Exercise
Bring together every line in the data that includes "right".

[[ Given data open ]]

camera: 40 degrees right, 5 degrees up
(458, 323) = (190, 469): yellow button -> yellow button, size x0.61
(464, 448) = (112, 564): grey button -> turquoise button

[[ Given data closed ]]
[[ Given data open ]]

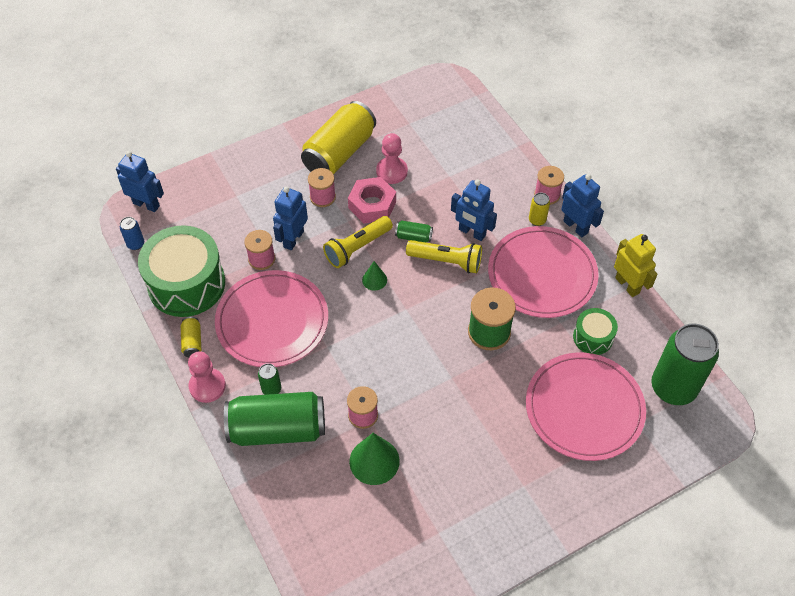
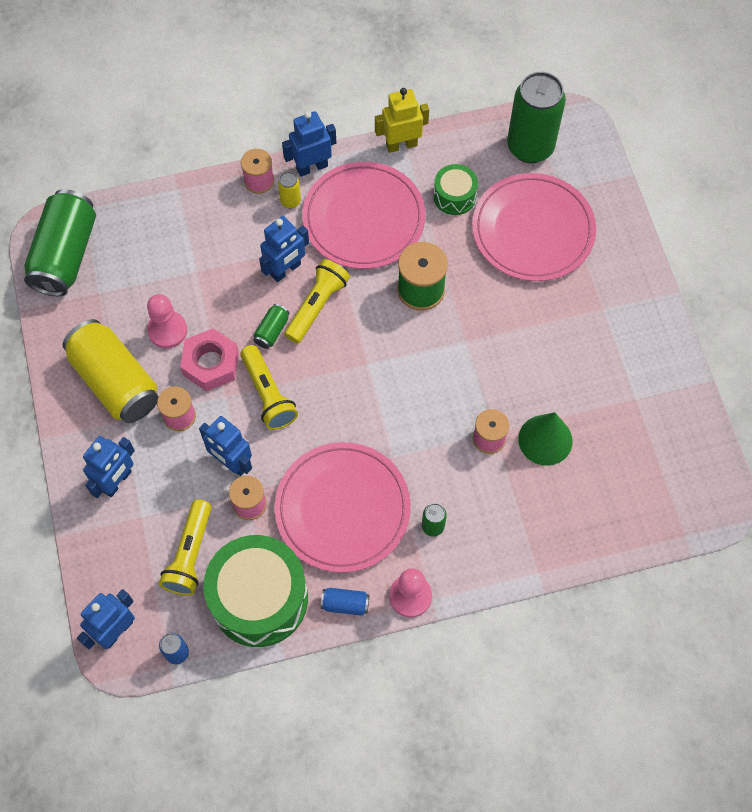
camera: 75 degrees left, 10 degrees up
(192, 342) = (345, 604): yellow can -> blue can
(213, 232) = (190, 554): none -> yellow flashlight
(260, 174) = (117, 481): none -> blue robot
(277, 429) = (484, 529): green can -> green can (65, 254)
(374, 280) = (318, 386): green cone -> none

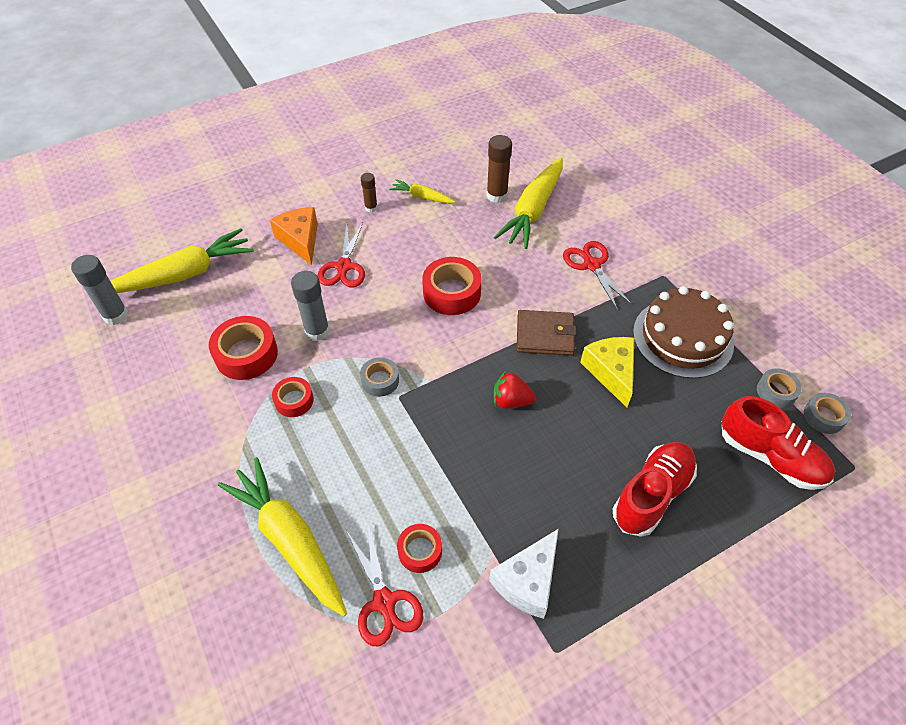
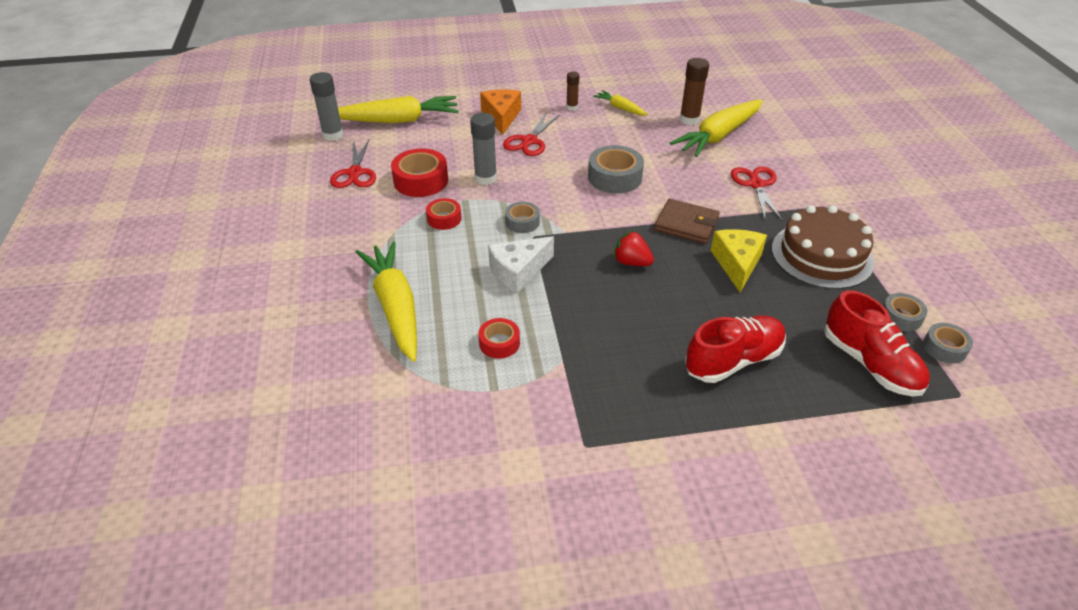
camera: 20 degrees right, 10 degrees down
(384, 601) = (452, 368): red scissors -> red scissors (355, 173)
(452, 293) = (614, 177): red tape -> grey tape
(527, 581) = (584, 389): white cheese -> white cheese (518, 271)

[[ Given data closed ]]

Answer below
camera: 40 degrees right, 5 degrees up
camera: 20 degrees right, 10 degrees down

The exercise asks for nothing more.